• _TASK GOAL_
Locate every line in the material below that contains the string "width" and copy each of those lines. Case counts.

[start of DATA SUPPLIED]

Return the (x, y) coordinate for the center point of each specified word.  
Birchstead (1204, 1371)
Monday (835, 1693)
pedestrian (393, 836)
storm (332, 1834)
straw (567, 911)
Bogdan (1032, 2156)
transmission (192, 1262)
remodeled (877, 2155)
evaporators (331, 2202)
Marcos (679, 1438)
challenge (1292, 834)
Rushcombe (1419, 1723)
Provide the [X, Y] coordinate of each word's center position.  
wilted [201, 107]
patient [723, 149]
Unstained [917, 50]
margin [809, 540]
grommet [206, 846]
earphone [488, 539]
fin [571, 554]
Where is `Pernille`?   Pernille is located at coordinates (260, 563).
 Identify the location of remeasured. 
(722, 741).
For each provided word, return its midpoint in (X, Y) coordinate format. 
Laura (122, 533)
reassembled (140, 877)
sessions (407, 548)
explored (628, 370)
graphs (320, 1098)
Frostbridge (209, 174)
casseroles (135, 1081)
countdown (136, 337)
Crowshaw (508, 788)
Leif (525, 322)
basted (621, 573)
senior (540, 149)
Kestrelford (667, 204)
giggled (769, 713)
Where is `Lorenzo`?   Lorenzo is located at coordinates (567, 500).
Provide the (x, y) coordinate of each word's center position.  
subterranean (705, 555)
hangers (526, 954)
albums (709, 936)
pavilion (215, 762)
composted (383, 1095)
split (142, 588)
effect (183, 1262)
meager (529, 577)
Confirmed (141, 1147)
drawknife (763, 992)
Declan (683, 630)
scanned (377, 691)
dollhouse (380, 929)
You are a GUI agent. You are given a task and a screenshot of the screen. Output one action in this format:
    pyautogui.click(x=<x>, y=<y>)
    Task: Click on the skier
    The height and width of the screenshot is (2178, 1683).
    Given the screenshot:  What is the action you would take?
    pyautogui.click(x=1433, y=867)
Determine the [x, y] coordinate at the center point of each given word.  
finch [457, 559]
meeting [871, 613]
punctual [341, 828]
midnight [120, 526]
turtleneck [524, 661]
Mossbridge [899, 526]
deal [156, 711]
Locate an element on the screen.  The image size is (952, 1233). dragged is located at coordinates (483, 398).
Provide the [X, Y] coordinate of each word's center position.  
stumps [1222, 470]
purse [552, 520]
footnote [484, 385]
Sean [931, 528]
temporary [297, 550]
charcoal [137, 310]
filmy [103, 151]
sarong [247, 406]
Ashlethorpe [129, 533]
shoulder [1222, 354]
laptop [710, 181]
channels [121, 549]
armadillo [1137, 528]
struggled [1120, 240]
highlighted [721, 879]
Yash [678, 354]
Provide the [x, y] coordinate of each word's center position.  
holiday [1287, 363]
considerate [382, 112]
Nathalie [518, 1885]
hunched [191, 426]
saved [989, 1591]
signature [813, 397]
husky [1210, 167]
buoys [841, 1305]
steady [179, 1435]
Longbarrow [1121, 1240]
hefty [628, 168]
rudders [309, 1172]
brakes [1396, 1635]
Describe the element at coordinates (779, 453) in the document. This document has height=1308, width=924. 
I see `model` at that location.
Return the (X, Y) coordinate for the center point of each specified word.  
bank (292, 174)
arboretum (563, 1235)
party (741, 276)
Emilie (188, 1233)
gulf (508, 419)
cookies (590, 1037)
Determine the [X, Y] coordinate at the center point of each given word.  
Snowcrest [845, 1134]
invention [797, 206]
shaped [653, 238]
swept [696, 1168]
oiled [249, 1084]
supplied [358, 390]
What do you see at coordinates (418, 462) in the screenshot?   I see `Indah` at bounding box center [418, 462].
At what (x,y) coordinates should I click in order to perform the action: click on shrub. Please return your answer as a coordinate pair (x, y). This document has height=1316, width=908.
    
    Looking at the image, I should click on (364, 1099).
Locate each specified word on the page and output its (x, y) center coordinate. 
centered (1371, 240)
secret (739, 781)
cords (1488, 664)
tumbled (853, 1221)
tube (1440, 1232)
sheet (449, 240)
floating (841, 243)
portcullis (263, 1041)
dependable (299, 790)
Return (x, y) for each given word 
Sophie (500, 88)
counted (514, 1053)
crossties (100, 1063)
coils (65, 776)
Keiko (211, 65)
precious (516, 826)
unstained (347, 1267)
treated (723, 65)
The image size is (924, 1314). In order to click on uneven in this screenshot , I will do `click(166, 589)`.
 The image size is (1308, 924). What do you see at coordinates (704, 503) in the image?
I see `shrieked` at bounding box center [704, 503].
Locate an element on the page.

[end of DATA SUPPLIED]

• _ANSWER TO THIS PROBLEM_
    The height and width of the screenshot is (2178, 1683).
Describe the element at coordinates (779, 453) in the document. This document has height=1308, width=924. 
At what (x,y) coordinates should I click in order to perform the action: click on shrub. Please return your answer as a coordinate pair (x, y). This document has height=1316, width=908.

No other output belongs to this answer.